Frame-by-frame shape edits:
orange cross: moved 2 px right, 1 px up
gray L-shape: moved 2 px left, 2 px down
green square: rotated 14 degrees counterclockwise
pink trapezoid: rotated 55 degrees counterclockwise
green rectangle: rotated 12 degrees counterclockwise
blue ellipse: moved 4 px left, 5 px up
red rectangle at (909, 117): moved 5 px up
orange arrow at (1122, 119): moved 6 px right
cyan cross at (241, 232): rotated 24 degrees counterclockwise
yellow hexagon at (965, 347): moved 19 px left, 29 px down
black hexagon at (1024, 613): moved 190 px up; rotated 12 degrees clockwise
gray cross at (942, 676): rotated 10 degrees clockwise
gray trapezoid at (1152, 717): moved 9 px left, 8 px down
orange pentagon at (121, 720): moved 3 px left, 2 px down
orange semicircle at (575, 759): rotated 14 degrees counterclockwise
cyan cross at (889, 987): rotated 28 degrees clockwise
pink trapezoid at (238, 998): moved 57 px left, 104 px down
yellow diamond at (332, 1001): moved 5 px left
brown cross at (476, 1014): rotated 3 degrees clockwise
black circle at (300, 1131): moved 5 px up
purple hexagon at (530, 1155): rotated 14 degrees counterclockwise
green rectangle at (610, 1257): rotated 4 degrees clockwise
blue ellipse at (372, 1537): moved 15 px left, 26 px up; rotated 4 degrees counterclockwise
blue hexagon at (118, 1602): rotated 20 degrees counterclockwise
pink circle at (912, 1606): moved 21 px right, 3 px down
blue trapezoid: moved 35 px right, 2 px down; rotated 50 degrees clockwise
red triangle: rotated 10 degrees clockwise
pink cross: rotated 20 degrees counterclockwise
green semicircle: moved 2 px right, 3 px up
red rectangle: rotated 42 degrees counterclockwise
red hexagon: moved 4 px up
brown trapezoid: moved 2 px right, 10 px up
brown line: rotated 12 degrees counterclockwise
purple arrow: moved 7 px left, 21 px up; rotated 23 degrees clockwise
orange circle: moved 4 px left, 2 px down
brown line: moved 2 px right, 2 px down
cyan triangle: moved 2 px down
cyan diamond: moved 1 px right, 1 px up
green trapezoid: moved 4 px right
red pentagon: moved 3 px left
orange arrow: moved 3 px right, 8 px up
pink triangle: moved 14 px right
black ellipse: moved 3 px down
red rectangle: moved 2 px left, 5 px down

■ Exercise
Which lines of the records contain the word "orange"? Copy each of them.

■ Response
orange cross: moved 2 px right, 1 px up
orange arrow at (1122, 119): moved 6 px right
orange pentagon at (121, 720): moved 3 px left, 2 px down
orange semicircle at (575, 759): rotated 14 degrees counterclockwise
orange circle: moved 4 px left, 2 px down
orange arrow: moved 3 px right, 8 px up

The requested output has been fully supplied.